Only the lines from the top of the data through the one with "C108: 1uF (plus" are to be written out, each exactly as it stands.
********
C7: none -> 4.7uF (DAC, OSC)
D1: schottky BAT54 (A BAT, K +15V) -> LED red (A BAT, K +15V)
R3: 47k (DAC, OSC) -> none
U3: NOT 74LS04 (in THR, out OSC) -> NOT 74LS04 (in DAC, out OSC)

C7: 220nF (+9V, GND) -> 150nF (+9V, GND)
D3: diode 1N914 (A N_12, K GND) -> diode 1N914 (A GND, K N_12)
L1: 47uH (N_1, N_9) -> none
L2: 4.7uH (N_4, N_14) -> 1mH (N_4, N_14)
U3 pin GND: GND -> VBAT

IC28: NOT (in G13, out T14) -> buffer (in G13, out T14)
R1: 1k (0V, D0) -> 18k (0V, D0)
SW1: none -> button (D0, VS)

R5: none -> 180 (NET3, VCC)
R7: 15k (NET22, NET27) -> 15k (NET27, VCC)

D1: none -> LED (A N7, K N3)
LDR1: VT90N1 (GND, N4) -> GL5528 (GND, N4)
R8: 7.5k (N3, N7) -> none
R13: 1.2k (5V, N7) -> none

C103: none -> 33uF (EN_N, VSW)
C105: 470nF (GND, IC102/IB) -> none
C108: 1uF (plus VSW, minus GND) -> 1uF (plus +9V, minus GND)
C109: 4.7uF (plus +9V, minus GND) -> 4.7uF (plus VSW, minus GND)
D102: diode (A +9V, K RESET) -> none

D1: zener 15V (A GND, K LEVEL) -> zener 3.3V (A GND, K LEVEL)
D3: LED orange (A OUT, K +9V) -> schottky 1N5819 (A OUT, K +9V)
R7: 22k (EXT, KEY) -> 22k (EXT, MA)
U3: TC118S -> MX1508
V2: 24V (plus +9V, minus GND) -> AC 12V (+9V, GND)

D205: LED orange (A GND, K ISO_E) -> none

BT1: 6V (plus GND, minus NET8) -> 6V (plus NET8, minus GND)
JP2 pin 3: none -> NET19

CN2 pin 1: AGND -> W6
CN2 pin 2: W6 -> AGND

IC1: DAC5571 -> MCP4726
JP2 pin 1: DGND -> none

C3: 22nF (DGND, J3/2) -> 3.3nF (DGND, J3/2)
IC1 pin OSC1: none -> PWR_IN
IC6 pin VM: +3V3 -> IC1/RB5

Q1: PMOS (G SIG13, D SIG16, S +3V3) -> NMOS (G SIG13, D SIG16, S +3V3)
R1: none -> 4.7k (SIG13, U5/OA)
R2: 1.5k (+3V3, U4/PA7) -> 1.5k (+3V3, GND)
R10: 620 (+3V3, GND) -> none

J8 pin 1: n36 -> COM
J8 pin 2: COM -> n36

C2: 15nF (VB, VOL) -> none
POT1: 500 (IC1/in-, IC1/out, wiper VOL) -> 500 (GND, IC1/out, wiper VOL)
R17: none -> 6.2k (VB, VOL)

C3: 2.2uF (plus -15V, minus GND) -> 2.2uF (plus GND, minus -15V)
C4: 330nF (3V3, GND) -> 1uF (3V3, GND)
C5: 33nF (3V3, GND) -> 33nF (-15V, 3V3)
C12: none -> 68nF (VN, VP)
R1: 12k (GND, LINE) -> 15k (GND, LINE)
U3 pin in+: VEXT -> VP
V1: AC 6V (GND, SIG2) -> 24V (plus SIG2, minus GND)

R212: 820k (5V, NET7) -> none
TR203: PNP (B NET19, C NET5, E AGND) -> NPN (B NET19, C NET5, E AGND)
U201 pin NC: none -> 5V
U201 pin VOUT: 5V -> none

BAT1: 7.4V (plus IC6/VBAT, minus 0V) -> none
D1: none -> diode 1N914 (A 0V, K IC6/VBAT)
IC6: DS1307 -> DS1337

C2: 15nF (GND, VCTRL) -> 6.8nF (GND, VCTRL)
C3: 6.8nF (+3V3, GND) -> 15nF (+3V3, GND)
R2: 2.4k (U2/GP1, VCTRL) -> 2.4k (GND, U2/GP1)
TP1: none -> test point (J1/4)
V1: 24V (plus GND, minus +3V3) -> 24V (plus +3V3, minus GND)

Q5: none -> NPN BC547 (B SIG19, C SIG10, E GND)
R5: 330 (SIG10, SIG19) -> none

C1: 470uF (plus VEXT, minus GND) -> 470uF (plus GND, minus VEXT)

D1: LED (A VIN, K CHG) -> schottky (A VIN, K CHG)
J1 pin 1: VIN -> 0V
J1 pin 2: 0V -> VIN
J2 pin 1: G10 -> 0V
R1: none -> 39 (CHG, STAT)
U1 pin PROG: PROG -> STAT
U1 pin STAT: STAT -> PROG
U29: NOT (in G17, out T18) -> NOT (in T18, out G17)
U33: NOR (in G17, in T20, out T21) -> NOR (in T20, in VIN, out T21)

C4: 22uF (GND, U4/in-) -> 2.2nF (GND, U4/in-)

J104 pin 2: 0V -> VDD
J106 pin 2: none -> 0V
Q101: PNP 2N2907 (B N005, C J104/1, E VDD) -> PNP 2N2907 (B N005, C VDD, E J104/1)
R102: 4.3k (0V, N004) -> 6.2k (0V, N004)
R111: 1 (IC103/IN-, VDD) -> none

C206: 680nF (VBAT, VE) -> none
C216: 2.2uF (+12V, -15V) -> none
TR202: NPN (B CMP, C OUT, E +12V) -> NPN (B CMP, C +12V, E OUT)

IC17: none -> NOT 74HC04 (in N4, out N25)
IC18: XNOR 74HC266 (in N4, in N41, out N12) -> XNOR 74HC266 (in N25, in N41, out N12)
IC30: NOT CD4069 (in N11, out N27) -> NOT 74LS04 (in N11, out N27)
********
→ **Expected answer**:
C7: none -> 4.7uF (DAC, OSC)
D1: schottky BAT54 (A BAT, K +15V) -> LED red (A BAT, K +15V)
R3: 47k (DAC, OSC) -> none
U3: NOT 74LS04 (in THR, out OSC) -> NOT 74LS04 (in DAC, out OSC)

C7: 220nF (+9V, GND) -> 150nF (+9V, GND)
D3: diode 1N914 (A N_12, K GND) -> diode 1N914 (A GND, K N_12)
L1: 47uH (N_1, N_9) -> none
L2: 4.7uH (N_4, N_14) -> 1mH (N_4, N_14)
U3 pin GND: GND -> VBAT

IC28: NOT (in G13, out T14) -> buffer (in G13, out T14)
R1: 1k (0V, D0) -> 18k (0V, D0)
SW1: none -> button (D0, VS)

R5: none -> 180 (NET3, VCC)
R7: 15k (NET22, NET27) -> 15k (NET27, VCC)

D1: none -> LED (A N7, K N3)
LDR1: VT90N1 (GND, N4) -> GL5528 (GND, N4)
R8: 7.5k (N3, N7) -> none
R13: 1.2k (5V, N7) -> none

C103: none -> 33uF (EN_N, VSW)
C105: 470nF (GND, IC102/IB) -> none
C108: 1uF (plus VSW, minus GND) -> 1uF (plus +9V, minus GND)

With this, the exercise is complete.